= Task objective =
Retype all the entries word for word, but omit the pictures.

::::

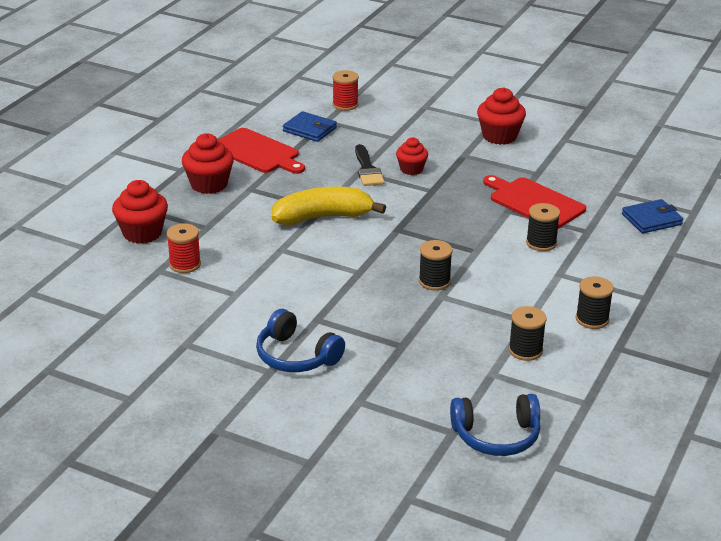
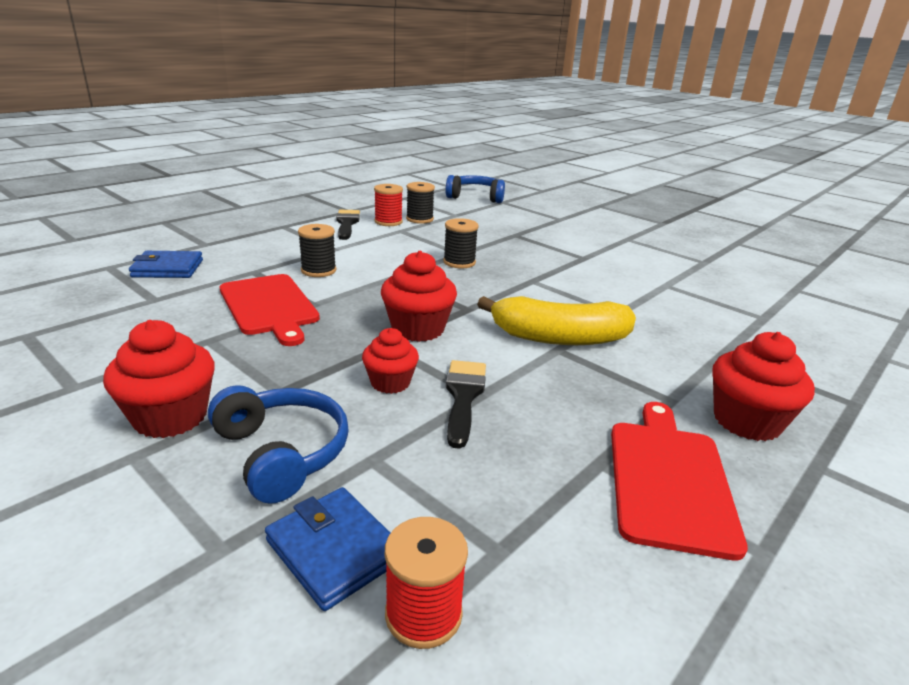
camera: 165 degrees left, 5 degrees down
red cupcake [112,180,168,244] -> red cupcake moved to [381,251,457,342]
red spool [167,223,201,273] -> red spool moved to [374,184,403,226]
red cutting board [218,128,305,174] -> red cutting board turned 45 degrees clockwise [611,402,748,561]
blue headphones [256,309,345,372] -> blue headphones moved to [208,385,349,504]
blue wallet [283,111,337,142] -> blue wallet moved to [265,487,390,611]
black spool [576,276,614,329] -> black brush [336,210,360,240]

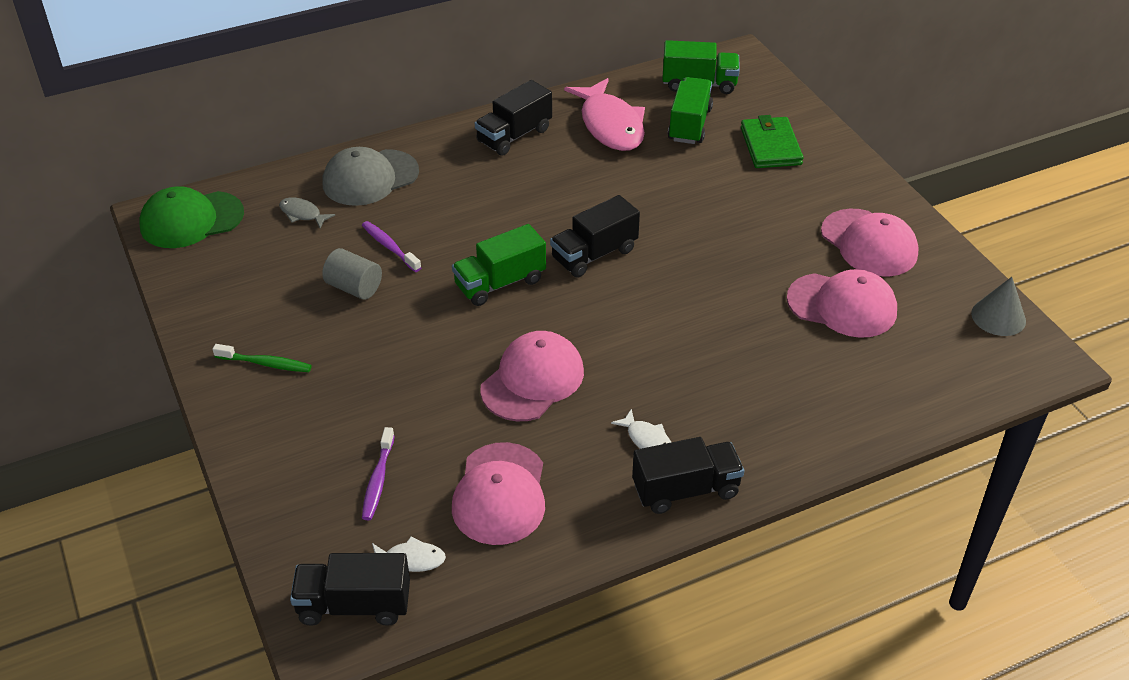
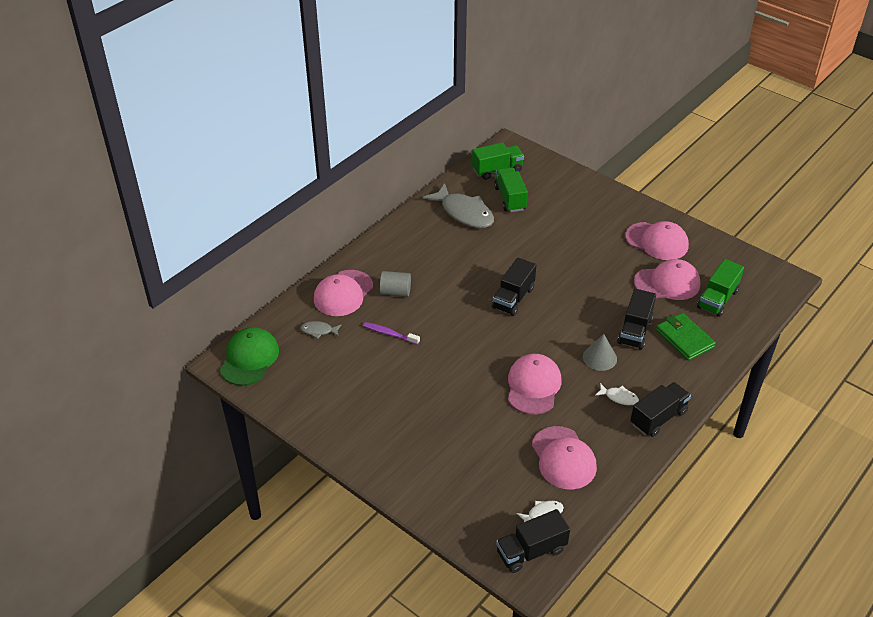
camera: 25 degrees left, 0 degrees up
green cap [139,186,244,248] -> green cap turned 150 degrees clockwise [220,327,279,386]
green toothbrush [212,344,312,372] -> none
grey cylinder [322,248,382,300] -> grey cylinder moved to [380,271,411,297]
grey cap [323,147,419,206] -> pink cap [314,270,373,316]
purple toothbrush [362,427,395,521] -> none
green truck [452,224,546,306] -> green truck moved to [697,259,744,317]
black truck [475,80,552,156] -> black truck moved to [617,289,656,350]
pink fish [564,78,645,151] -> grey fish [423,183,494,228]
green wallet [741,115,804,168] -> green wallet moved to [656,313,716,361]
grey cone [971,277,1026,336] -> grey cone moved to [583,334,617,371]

::::

= Response area =
camera: 165 degrees left, 5 degrees down
red cupcake [112,180,168,244] -> red cupcake moved to [381,251,457,342]
red spool [167,223,201,273] -> red spool moved to [374,184,403,226]
red cutting board [218,128,305,174] -> red cutting board turned 45 degrees clockwise [611,402,748,561]
blue headphones [256,309,345,372] -> blue headphones moved to [208,385,349,504]
blue wallet [283,111,337,142] -> blue wallet moved to [265,487,390,611]
black spool [576,276,614,329] -> black brush [336,210,360,240]

camera: 25 degrees left, 0 degrees up
green cap [139,186,244,248] -> green cap turned 150 degrees clockwise [220,327,279,386]
green toothbrush [212,344,312,372] -> none
grey cylinder [322,248,382,300] -> grey cylinder moved to [380,271,411,297]
grey cap [323,147,419,206] -> pink cap [314,270,373,316]
purple toothbrush [362,427,395,521] -> none
green truck [452,224,546,306] -> green truck moved to [697,259,744,317]
black truck [475,80,552,156] -> black truck moved to [617,289,656,350]
pink fish [564,78,645,151] -> grey fish [423,183,494,228]
green wallet [741,115,804,168] -> green wallet moved to [656,313,716,361]
grey cone [971,277,1026,336] -> grey cone moved to [583,334,617,371]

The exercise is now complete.